#### DIRECTIONS:
Each line of the records must appear in your answer exactly, with no pictures.
———
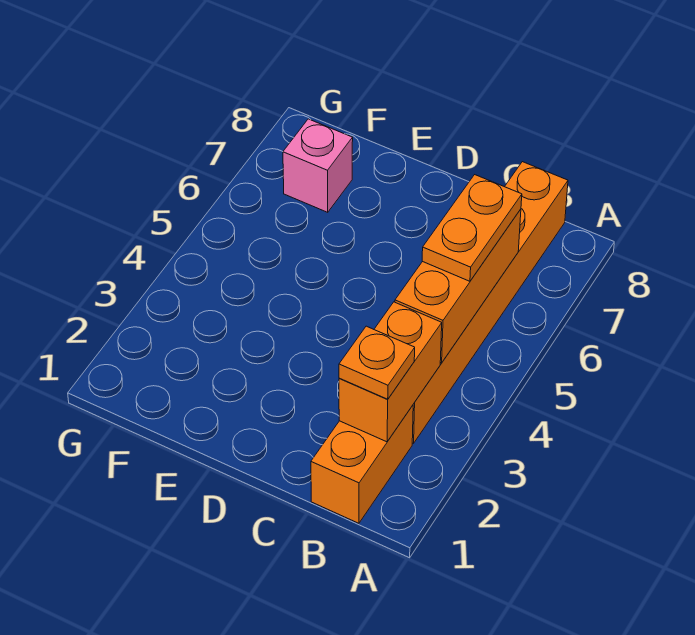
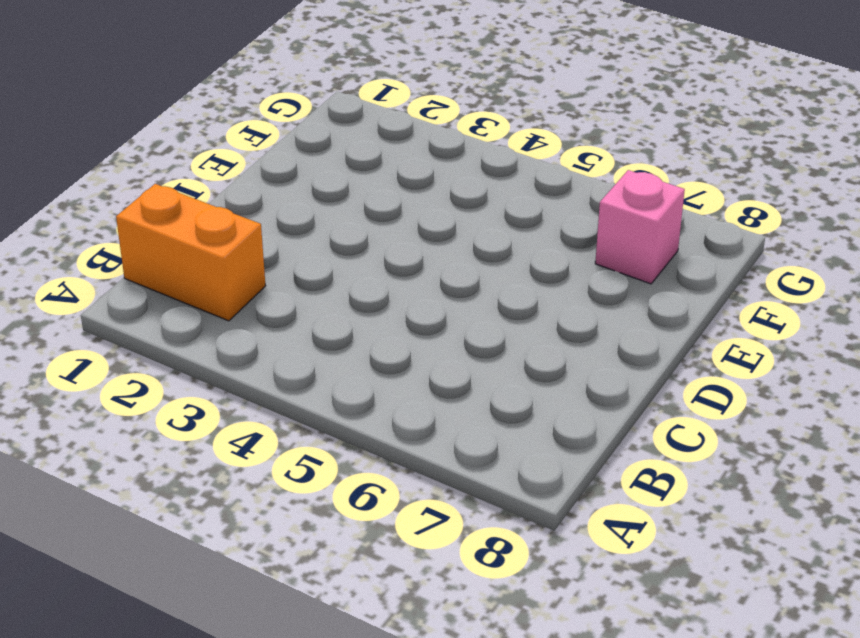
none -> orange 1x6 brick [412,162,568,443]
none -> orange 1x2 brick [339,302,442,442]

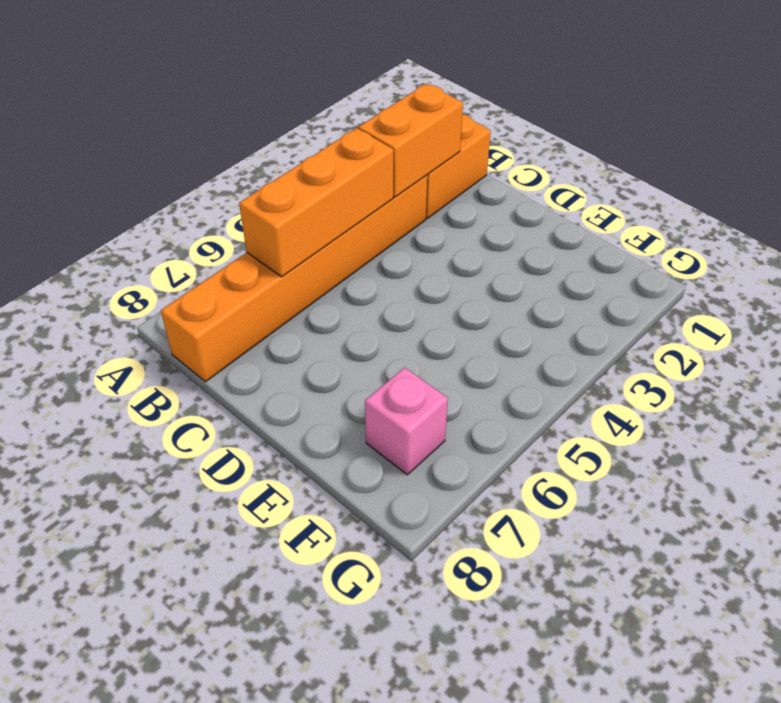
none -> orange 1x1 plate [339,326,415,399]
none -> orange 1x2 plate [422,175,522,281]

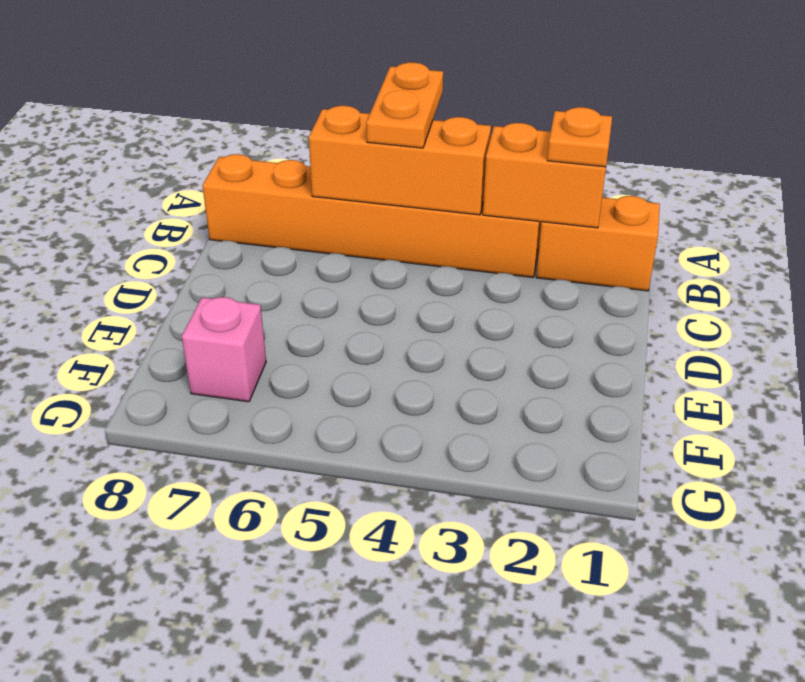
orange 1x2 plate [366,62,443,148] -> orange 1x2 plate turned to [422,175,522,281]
———
#### RESULT BELOW:
none -> orange 1x6 brick [412,162,568,443]
none -> orange 1x2 brick [339,302,442,442]

none -> orange 1x1 plate [339,326,415,399]
none -> orange 1x2 plate [422,175,522,281]

orange 1x2 plate [366,62,443,148] -> orange 1x2 plate turned to [422,175,522,281]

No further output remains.